Work task: Return, word for word, every entry in the listing below, but not its images.

══════════════════════════════

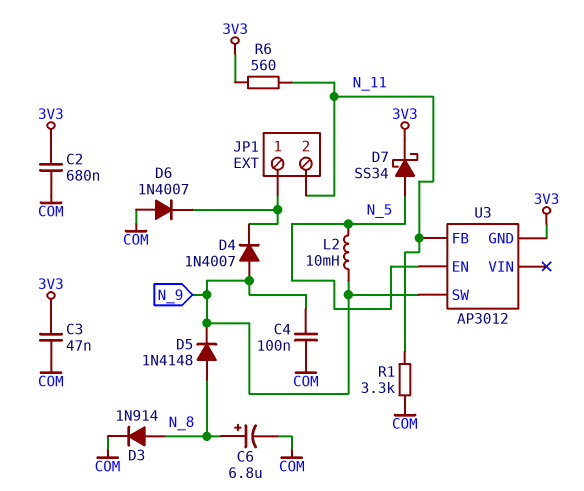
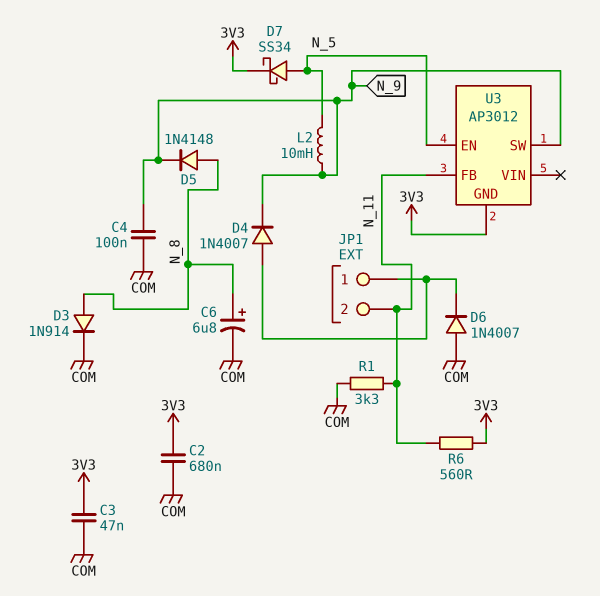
D4: diode 1N4007 (A N_9, K JP1/1) -> diode 1N4007 (A JP1/1, K N_9)

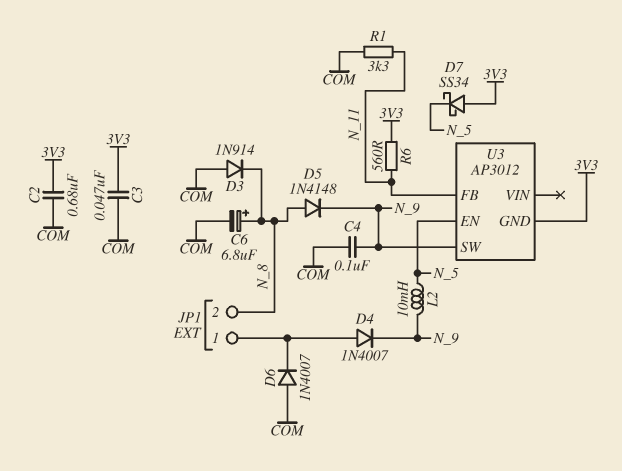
D3: diode 1N914 (A N_8, K COM) -> diode 1N914 (A COM, K N_8)
D7: schottky SS34 (A N_5, K 3V3) -> schottky SS34 (A 3V3, K N_5)
JP1 pin 2: N_11 -> N_8

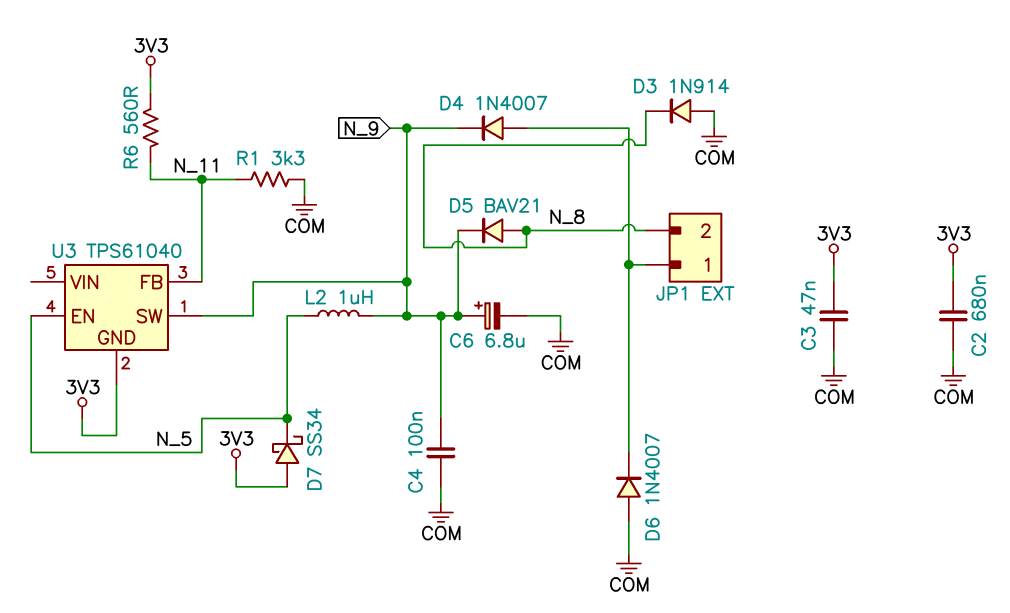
C6: 6.8uF (plus N_8, minus COM) -> 6.8uF (plus N_9, minus COM)
D5: diode 1N4148 (A N_8, K N_9) -> diode BAV21 (A N_8, K N_9)
L2: 10mH (N_5, N_9) -> 1uH (N_5, N_9)
U3: AP3012 -> TPS61040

══════════════════════════════

Response for this exercise:
D4: diode 1N4007 (A N_9, K JP1/1) -> diode 1N4007 (A JP1/1, K N_9)

D3: diode 1N914 (A N_8, K COM) -> diode 1N914 (A COM, K N_8)
D7: schottky SS34 (A N_5, K 3V3) -> schottky SS34 (A 3V3, K N_5)
JP1 pin 2: N_11 -> N_8

C6: 6.8uF (plus N_8, minus COM) -> 6.8uF (plus N_9, minus COM)
D5: diode 1N4148 (A N_8, K N_9) -> diode BAV21 (A N_8, K N_9)
L2: 10mH (N_5, N_9) -> 1uH (N_5, N_9)
U3: AP3012 -> TPS61040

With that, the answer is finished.